- Brief
Start at the line below containing "S4: switch (N020, VDD) -> switch (N006, VDD)" and stop at the line containing "D2: diode 1N4004". Repeat every line of that stretch exactly, and nothing outside it.

- Records for the exercise
# # # #
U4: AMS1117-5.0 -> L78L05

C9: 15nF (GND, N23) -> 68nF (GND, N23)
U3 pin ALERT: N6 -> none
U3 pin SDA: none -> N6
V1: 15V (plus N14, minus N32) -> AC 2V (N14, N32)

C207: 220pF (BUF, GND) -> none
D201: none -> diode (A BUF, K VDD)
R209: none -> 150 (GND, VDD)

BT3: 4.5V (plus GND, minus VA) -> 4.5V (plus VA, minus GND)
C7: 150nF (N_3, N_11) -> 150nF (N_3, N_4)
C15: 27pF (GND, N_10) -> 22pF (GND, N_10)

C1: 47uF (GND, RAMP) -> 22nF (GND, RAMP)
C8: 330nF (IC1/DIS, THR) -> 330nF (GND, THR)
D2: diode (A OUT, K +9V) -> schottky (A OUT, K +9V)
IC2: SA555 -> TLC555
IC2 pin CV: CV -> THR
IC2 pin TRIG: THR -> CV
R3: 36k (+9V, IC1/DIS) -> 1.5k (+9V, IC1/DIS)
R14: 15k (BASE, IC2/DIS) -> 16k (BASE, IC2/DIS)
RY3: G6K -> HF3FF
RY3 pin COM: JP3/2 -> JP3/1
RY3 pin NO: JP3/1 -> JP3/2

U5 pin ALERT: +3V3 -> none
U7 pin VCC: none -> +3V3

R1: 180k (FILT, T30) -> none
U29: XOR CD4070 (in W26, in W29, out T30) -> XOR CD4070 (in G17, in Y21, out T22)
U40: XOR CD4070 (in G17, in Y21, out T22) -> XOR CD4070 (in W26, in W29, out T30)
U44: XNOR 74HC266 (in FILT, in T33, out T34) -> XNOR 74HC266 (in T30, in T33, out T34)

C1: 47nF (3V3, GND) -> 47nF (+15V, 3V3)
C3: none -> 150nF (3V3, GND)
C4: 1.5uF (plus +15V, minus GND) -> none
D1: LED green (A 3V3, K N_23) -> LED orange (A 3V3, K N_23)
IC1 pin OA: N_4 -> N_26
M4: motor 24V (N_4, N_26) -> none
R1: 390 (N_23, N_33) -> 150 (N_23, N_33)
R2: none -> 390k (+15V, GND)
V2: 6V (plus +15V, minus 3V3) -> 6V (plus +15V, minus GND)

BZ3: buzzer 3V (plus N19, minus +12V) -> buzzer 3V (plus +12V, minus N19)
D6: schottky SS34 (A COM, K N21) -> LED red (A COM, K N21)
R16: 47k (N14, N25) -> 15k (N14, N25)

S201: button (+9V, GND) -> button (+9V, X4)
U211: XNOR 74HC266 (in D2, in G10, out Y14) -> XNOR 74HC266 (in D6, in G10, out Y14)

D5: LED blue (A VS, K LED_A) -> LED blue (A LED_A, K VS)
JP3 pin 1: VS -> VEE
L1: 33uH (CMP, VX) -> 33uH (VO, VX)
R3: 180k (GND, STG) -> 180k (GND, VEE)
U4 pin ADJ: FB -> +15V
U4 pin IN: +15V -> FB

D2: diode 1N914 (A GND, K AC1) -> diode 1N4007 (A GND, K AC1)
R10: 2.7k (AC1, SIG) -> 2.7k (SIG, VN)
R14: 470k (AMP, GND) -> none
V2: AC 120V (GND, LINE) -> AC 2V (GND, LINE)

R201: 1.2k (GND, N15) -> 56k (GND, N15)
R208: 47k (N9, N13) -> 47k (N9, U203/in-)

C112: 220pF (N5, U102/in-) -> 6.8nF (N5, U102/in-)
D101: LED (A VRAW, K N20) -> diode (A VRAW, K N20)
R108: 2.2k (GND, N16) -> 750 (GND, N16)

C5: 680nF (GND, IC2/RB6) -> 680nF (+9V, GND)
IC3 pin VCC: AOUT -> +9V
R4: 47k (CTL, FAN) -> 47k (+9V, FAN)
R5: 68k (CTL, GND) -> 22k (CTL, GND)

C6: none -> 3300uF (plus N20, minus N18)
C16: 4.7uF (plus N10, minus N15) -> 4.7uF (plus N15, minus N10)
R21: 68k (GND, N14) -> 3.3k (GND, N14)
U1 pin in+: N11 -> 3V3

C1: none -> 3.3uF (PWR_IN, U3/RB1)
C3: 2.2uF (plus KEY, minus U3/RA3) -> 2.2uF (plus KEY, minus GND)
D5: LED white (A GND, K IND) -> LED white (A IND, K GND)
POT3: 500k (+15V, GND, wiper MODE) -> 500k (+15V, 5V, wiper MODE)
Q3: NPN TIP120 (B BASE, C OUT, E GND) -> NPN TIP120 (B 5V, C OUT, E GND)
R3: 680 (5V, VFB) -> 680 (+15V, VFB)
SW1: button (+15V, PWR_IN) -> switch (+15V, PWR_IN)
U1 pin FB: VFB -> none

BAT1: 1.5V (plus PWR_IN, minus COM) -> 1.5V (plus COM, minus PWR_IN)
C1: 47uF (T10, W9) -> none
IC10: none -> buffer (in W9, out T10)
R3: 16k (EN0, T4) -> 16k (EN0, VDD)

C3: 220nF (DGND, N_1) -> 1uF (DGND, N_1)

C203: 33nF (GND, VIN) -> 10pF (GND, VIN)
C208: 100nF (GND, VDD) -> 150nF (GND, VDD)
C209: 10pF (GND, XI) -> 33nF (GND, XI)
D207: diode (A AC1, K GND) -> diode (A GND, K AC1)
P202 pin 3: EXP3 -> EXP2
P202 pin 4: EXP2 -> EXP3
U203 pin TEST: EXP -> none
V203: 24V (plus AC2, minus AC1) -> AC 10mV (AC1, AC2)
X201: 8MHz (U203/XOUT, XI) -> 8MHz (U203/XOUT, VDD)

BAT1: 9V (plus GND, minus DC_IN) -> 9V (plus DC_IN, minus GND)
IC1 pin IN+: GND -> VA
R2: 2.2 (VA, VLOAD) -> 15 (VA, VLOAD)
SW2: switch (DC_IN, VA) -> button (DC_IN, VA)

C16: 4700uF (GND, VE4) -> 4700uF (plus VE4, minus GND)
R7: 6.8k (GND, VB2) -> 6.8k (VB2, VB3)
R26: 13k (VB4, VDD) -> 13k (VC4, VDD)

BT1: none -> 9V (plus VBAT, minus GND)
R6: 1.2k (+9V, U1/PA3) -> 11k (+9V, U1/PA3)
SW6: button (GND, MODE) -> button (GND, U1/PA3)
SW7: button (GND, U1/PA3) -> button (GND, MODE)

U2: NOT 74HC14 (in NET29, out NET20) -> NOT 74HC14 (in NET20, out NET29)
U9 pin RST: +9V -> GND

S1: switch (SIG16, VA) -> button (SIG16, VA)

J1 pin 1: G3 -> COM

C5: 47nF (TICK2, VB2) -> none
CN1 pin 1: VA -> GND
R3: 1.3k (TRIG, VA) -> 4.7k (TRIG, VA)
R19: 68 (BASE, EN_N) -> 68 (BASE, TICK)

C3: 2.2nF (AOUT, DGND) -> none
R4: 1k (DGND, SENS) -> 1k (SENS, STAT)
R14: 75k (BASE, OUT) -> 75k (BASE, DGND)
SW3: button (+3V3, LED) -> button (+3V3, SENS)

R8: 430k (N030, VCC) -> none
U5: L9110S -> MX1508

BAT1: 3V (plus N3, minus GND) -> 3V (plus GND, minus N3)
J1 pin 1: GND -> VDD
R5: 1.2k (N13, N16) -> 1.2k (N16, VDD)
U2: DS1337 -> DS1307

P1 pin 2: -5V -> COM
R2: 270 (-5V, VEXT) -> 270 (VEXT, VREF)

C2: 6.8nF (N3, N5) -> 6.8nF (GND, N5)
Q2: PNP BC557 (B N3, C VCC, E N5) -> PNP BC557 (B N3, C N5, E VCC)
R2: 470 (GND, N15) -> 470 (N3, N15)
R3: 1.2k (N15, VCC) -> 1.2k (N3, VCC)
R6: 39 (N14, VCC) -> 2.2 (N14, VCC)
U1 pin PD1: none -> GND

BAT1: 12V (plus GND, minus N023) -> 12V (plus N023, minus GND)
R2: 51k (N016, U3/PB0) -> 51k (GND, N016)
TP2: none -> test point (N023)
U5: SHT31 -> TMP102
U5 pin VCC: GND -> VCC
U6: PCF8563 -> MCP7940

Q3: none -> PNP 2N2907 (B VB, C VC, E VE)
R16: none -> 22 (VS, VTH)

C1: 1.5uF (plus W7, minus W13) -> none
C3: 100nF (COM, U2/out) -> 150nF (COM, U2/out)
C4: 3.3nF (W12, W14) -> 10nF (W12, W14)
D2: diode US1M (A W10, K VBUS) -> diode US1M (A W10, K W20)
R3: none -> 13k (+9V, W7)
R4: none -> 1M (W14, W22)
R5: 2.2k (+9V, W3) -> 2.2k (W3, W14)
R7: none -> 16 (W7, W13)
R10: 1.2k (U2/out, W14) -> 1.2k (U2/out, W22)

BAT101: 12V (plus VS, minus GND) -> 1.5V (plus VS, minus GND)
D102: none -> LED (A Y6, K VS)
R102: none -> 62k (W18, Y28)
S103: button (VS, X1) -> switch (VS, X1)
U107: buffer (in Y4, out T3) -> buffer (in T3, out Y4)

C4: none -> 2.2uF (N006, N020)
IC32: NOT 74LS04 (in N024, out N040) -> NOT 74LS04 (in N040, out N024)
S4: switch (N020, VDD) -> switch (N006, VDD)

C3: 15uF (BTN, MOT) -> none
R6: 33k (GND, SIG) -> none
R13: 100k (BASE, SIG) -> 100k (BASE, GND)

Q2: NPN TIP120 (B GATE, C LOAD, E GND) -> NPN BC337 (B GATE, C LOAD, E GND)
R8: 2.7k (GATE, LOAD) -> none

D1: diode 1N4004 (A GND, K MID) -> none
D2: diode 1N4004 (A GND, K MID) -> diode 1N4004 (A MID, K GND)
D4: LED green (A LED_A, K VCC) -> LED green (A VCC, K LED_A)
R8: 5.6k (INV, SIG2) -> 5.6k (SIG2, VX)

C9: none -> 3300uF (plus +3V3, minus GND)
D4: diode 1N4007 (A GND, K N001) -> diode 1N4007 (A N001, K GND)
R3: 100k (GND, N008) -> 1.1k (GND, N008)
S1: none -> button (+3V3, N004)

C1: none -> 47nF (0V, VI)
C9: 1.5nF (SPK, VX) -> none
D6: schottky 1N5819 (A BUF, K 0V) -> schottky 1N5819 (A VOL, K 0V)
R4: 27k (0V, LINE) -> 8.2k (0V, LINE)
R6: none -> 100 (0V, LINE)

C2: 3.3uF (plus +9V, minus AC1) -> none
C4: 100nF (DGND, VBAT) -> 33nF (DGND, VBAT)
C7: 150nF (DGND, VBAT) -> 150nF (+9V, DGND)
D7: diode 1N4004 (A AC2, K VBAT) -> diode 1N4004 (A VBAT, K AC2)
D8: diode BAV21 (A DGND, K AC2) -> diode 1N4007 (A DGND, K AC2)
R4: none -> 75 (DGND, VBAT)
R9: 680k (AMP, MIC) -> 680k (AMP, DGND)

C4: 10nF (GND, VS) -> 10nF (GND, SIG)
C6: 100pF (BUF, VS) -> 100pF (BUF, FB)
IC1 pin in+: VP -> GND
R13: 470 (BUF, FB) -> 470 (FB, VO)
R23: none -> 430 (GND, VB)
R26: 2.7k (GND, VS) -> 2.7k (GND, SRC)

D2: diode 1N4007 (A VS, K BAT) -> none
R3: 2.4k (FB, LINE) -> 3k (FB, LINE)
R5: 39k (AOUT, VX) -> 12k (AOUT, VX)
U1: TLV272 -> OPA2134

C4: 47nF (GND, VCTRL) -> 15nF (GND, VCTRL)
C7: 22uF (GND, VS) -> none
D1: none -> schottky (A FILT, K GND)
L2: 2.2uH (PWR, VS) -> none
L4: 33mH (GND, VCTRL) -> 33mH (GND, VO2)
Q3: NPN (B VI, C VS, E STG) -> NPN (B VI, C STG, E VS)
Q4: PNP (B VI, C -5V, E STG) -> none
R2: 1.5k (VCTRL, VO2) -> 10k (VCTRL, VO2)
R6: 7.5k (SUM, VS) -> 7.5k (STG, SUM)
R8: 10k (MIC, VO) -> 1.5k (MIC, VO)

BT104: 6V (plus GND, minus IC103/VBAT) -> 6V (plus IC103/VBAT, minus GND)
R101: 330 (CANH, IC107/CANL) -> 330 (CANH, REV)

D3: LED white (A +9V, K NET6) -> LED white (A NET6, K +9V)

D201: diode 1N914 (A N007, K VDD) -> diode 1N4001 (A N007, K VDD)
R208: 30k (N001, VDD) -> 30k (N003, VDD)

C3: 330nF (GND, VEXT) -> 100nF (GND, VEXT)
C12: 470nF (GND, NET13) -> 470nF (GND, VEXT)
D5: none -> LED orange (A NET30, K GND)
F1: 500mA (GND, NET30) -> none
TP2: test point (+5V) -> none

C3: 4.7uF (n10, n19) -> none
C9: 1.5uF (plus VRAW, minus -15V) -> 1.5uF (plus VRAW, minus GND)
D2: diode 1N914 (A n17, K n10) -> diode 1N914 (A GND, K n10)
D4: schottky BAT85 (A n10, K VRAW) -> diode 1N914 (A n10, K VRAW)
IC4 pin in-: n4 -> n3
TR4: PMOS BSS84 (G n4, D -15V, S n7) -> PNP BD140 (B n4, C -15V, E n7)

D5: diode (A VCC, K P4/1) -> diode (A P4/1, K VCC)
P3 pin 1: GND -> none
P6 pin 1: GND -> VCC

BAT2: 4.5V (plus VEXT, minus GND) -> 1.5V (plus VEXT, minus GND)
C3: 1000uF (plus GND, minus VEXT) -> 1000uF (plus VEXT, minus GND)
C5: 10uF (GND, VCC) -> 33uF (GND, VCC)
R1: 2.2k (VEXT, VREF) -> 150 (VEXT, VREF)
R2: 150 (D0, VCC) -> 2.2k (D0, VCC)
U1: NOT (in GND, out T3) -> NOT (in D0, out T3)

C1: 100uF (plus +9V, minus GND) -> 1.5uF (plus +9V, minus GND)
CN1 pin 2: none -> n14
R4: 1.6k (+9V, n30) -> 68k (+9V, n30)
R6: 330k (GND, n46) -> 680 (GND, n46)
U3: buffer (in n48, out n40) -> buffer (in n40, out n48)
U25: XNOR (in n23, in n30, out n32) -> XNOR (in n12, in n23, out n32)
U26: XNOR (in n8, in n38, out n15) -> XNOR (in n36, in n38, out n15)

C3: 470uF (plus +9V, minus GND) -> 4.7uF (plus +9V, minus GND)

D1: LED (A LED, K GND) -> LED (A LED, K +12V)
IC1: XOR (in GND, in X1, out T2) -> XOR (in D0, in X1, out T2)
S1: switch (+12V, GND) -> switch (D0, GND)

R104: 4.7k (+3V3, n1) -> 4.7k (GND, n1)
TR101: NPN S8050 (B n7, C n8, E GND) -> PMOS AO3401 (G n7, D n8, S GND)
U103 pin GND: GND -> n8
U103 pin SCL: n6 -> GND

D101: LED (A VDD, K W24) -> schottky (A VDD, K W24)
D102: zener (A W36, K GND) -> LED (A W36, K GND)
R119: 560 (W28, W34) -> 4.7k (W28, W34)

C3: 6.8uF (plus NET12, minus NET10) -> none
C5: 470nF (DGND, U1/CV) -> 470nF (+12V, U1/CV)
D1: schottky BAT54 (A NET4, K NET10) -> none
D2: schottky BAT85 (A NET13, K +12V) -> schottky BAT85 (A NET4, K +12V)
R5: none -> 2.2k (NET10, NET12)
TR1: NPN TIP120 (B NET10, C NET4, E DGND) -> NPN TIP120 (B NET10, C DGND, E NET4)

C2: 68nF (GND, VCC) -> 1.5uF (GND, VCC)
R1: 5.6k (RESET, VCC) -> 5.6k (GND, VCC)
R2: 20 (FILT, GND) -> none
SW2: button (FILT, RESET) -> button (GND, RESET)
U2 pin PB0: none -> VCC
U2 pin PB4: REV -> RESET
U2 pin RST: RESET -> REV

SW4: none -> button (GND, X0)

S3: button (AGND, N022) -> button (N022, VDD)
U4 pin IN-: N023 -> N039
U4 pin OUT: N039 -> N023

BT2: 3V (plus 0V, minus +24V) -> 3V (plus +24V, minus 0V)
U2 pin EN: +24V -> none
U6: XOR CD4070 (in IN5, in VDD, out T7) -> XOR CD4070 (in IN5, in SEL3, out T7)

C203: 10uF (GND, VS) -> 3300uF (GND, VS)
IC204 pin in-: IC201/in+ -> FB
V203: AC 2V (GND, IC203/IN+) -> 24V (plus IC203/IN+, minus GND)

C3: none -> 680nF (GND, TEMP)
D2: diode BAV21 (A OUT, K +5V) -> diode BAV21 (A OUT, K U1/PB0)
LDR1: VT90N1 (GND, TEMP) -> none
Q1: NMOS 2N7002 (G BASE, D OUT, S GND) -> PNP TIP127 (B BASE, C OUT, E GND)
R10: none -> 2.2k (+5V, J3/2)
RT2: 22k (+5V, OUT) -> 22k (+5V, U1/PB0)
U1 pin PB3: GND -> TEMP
# # # #
- Problem solution
S4: switch (N020, VDD) -> switch (N006, VDD)

C3: 15uF (BTN, MOT) -> none
R6: 33k (GND, SIG) -> none
R13: 100k (BASE, SIG) -> 100k (BASE, GND)

Q2: NPN TIP120 (B GATE, C LOAD, E GND) -> NPN BC337 (B GATE, C LOAD, E GND)
R8: 2.7k (GATE, LOAD) -> none

D1: diode 1N4004 (A GND, K MID) -> none
D2: diode 1N4004 (A GND, K MID) -> diode 1N4004 (A MID, K GND)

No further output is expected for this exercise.